### Task to carry out
From the line with "cyan hexagon: moved 36 px left" to the final line, print the records exactly as they are.

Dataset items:
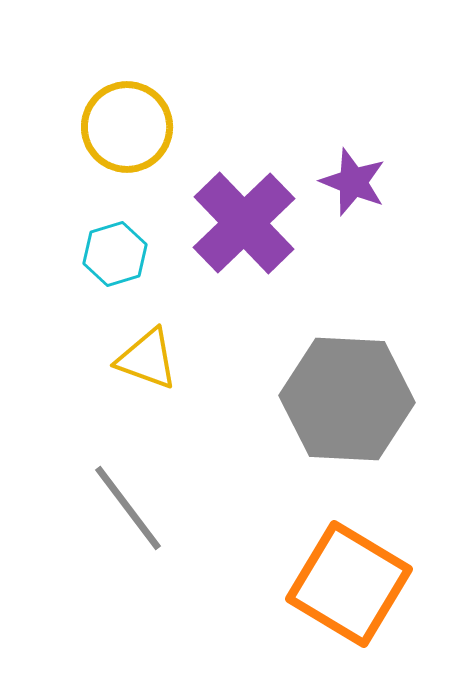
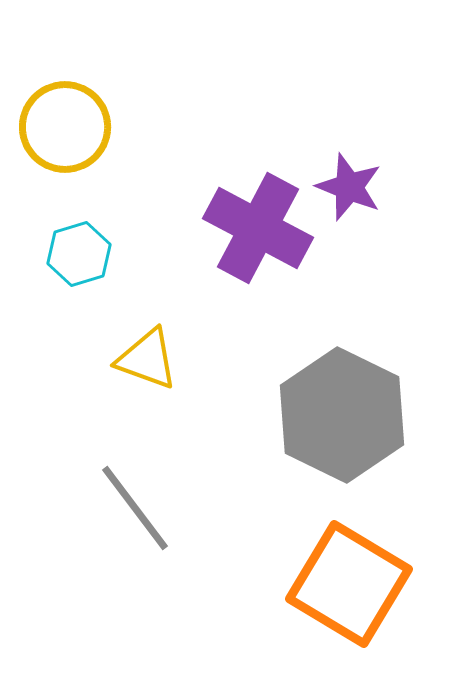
yellow circle: moved 62 px left
purple star: moved 4 px left, 5 px down
purple cross: moved 14 px right, 5 px down; rotated 18 degrees counterclockwise
cyan hexagon: moved 36 px left
gray hexagon: moved 5 px left, 16 px down; rotated 23 degrees clockwise
gray line: moved 7 px right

### Task solution
cyan hexagon: moved 36 px left
gray hexagon: moved 5 px left, 16 px down; rotated 23 degrees clockwise
gray line: moved 7 px right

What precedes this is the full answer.